» **Your instructions**
Which lines in the listing below contain the word "green"? Copy each one.

:::::

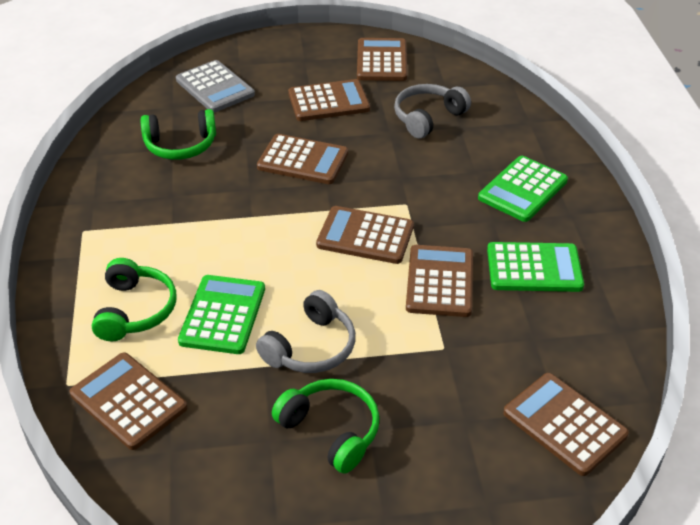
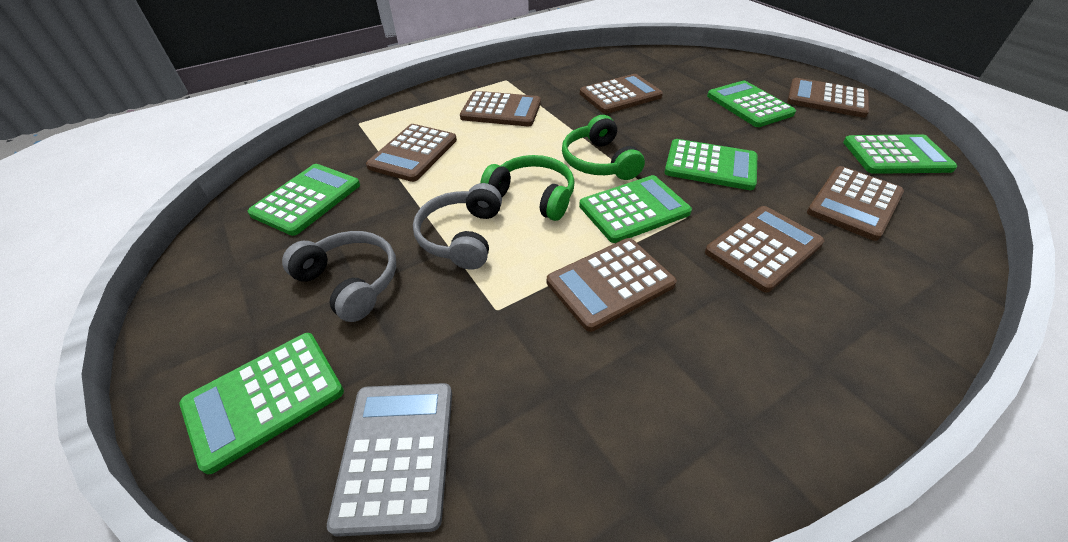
green calculator: 3 -> 6
green headphones: 3 -> 2

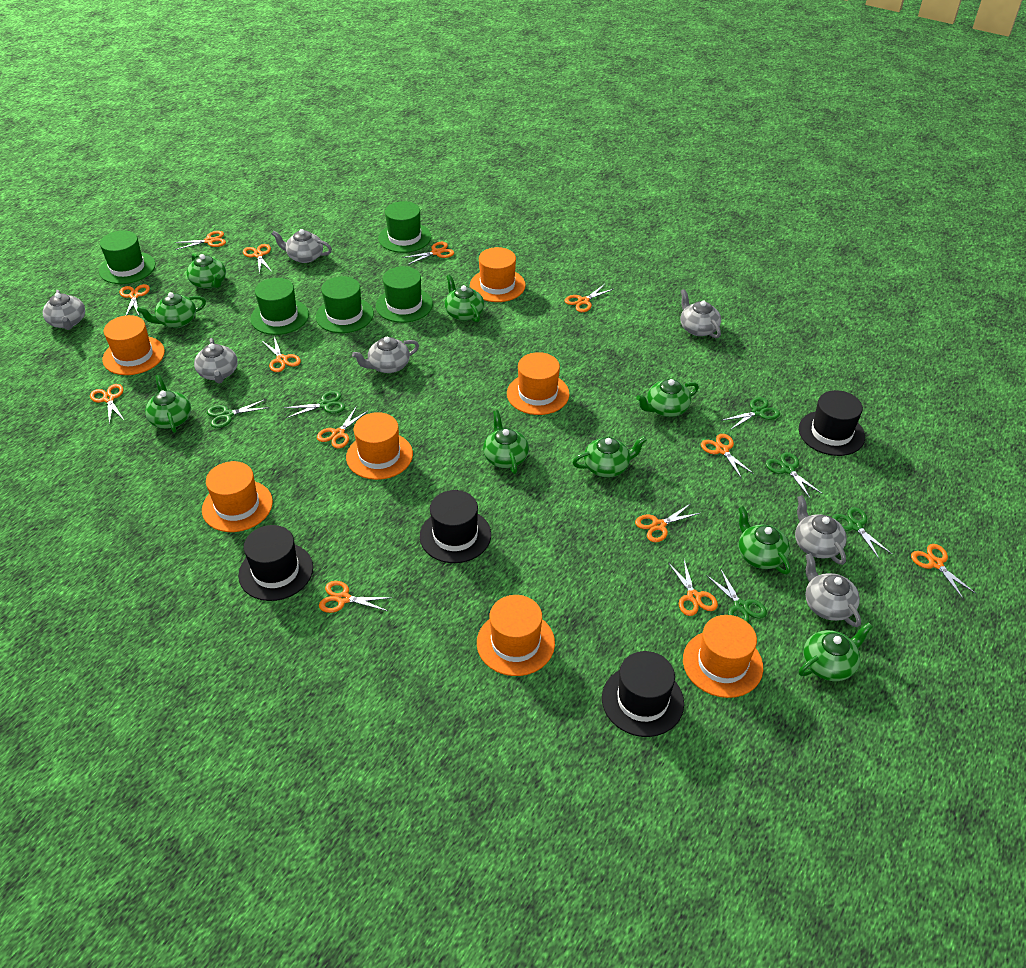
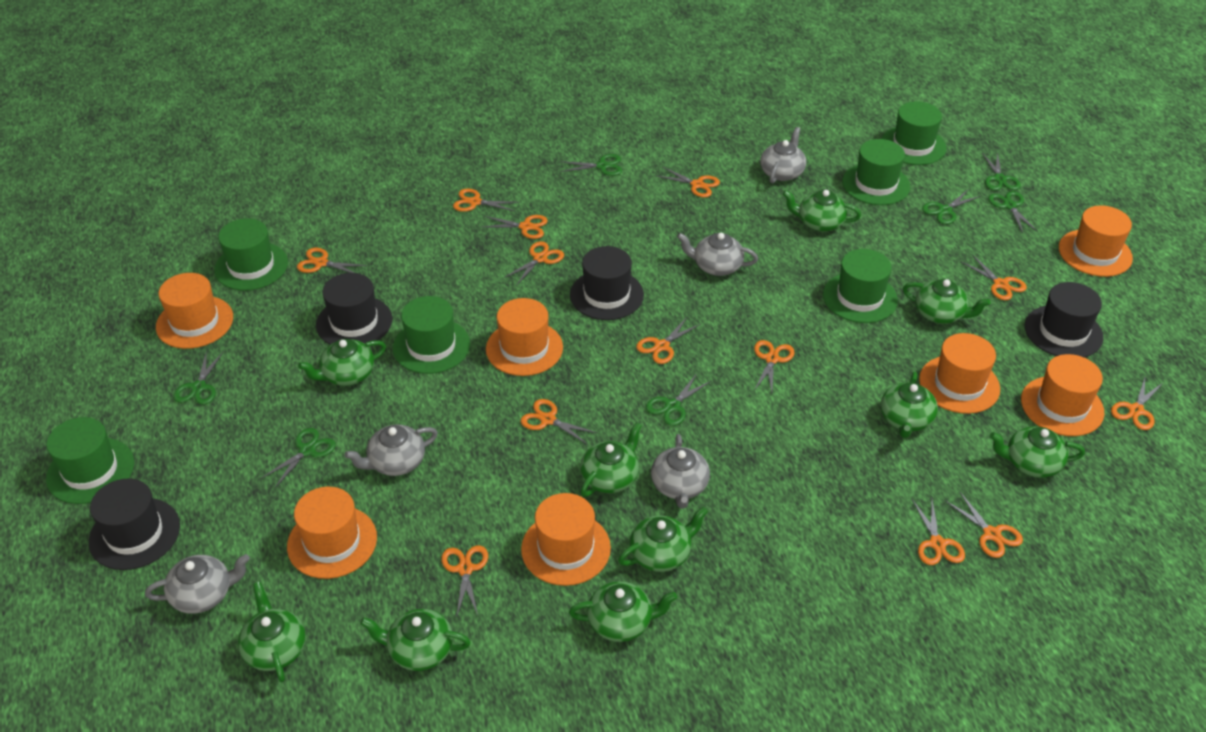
green hat: 5 -> 6
green scissors: 6 -> 7
green teapot: 9 -> 10
grey teapot: 7 -> 5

:::::

» **Answer box**
green calculator: 3 -> 6
green headphones: 3 -> 2
green hat: 5 -> 6
green scissors: 6 -> 7
green teapot: 9 -> 10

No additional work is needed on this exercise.